WORK INSTRUCTIONS: Show all lines from the material that carry the word "zener".

PROVIDED INFORMATION:
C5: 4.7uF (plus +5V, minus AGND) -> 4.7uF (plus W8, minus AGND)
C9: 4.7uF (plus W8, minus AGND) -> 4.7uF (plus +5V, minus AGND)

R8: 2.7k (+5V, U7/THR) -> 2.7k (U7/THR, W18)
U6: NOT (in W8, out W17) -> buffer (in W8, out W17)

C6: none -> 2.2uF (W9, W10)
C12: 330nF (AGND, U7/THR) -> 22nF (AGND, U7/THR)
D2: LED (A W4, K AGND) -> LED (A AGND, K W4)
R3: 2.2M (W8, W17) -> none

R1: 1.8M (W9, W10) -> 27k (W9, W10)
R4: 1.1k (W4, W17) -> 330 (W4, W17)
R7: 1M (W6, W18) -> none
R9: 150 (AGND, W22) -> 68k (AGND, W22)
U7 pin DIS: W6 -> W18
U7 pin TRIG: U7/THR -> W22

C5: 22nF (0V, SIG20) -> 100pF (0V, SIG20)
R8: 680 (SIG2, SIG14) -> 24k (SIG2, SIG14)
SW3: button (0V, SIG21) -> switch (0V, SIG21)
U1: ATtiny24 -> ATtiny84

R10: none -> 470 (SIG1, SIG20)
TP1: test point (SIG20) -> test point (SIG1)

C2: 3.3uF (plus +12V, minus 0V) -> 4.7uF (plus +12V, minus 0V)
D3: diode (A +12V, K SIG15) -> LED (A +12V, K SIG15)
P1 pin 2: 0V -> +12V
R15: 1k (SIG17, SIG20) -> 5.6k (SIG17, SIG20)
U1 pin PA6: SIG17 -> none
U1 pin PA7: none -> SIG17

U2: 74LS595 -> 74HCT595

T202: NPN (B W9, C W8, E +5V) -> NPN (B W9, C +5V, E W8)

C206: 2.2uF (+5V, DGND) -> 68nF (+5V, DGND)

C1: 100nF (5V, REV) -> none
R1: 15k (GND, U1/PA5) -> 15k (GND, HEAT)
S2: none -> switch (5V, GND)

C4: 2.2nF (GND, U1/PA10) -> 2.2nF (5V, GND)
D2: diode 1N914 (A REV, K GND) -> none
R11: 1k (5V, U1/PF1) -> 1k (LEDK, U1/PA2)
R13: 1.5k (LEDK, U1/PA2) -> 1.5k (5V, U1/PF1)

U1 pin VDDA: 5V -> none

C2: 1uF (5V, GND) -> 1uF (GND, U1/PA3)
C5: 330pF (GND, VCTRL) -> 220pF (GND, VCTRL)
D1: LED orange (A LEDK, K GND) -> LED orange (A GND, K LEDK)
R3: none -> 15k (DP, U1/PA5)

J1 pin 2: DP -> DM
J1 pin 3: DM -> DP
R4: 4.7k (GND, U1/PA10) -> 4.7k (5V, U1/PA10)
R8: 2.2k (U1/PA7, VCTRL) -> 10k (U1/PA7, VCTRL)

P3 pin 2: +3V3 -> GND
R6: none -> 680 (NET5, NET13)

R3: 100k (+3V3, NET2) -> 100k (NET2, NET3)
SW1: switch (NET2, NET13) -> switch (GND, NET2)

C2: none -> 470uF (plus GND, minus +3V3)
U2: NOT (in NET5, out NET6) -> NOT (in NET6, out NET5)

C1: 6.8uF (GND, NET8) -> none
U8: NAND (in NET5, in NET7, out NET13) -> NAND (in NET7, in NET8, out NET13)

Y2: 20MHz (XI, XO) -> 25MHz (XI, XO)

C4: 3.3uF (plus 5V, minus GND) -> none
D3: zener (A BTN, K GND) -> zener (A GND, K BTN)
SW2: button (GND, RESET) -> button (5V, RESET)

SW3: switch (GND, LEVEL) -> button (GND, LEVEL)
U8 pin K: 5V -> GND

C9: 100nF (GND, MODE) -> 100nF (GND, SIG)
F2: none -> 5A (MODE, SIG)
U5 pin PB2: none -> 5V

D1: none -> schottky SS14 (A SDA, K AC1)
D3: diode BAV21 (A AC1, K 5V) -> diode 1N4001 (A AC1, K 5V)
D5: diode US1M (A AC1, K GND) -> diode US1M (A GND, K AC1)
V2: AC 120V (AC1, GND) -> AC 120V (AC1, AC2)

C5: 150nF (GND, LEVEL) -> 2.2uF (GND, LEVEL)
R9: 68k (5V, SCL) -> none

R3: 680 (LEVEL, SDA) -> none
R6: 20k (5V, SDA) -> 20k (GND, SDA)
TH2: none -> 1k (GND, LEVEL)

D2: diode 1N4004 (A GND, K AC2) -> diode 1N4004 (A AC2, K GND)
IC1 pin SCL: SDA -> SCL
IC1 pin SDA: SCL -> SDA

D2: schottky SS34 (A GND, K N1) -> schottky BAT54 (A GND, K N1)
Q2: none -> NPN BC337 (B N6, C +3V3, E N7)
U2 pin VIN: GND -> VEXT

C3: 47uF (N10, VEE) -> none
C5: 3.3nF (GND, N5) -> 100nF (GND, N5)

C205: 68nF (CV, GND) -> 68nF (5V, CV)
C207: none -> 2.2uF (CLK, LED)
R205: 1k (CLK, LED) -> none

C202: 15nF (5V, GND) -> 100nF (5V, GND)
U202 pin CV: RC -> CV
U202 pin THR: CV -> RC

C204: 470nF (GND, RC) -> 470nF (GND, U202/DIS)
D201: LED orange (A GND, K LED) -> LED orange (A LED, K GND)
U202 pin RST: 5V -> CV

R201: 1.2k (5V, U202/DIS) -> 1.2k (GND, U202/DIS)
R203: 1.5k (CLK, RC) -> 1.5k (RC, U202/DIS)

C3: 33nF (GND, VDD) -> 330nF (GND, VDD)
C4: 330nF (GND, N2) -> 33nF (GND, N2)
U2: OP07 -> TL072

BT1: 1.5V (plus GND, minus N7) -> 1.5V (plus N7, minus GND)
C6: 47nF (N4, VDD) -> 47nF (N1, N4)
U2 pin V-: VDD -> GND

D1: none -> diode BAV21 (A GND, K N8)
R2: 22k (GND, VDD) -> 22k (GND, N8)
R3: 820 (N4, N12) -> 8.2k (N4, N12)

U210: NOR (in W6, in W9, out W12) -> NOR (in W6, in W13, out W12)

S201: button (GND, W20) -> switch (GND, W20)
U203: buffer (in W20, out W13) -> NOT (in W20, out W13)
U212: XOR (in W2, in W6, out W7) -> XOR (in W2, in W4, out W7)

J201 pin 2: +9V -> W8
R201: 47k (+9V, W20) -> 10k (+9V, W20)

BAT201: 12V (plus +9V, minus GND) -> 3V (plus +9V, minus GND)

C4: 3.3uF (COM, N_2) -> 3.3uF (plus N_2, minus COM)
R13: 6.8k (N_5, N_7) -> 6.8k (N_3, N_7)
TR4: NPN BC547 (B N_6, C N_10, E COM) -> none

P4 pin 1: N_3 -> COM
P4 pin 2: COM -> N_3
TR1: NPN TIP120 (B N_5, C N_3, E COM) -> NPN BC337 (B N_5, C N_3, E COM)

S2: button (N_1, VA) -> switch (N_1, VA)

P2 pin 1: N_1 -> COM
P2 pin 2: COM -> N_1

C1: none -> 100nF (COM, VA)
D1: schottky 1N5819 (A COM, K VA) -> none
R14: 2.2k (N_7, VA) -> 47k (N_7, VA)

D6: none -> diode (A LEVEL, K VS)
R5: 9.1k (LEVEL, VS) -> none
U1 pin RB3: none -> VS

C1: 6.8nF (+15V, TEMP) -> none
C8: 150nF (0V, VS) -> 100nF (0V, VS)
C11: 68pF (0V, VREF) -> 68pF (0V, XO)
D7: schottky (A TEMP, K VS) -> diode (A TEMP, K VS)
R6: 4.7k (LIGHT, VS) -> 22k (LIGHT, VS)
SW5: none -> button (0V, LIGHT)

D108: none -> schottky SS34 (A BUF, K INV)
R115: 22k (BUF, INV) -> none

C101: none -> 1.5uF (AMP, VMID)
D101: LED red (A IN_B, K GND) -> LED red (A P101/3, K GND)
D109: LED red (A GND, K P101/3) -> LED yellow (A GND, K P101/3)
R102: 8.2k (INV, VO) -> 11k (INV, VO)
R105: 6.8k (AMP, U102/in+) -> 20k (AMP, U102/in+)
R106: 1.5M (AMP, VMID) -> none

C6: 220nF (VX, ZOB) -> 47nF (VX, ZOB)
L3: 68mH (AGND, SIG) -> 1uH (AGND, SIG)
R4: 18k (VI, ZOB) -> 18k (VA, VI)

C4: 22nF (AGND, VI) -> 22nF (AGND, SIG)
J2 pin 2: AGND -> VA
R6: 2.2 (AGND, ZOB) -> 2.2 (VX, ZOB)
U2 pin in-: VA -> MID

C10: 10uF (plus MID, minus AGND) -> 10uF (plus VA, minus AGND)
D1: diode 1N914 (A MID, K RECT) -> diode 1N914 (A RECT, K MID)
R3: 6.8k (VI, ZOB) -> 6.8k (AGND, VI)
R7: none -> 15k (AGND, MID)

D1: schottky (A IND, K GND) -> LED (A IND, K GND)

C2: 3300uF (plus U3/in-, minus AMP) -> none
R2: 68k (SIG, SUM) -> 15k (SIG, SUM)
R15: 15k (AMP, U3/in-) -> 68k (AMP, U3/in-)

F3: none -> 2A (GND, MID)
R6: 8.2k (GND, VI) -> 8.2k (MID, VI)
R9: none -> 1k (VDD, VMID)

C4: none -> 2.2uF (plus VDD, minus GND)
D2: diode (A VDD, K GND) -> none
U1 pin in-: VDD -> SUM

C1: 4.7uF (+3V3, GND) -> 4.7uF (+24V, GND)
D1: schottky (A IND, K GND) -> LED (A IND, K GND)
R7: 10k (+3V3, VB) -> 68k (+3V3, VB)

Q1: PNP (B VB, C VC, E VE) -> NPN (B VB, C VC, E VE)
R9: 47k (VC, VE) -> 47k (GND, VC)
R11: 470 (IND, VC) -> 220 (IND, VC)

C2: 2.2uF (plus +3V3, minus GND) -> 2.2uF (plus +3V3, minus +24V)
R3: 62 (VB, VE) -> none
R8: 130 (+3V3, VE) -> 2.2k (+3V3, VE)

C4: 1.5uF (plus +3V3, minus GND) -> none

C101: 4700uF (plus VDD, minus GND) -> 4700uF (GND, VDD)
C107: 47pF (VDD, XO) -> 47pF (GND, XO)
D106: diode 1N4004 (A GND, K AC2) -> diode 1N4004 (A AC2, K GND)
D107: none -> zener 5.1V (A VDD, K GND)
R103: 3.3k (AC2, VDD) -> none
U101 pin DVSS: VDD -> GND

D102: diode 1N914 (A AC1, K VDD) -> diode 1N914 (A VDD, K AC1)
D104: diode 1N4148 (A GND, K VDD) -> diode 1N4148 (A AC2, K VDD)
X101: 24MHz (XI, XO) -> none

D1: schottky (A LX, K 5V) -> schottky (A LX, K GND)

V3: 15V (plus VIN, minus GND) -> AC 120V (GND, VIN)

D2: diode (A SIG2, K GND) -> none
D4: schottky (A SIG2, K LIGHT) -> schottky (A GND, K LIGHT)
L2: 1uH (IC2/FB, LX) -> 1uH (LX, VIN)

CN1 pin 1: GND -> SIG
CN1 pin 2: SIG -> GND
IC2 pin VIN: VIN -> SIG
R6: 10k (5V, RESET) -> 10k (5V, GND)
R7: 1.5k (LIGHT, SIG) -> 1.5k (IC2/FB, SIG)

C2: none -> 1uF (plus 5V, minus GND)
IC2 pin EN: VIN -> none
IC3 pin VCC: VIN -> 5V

ANSWER TO THE EXERCISE:
D3: zener (A BTN, K GND) -> zener (A GND, K BTN)
D107: none -> zener 5.1V (A VDD, K GND)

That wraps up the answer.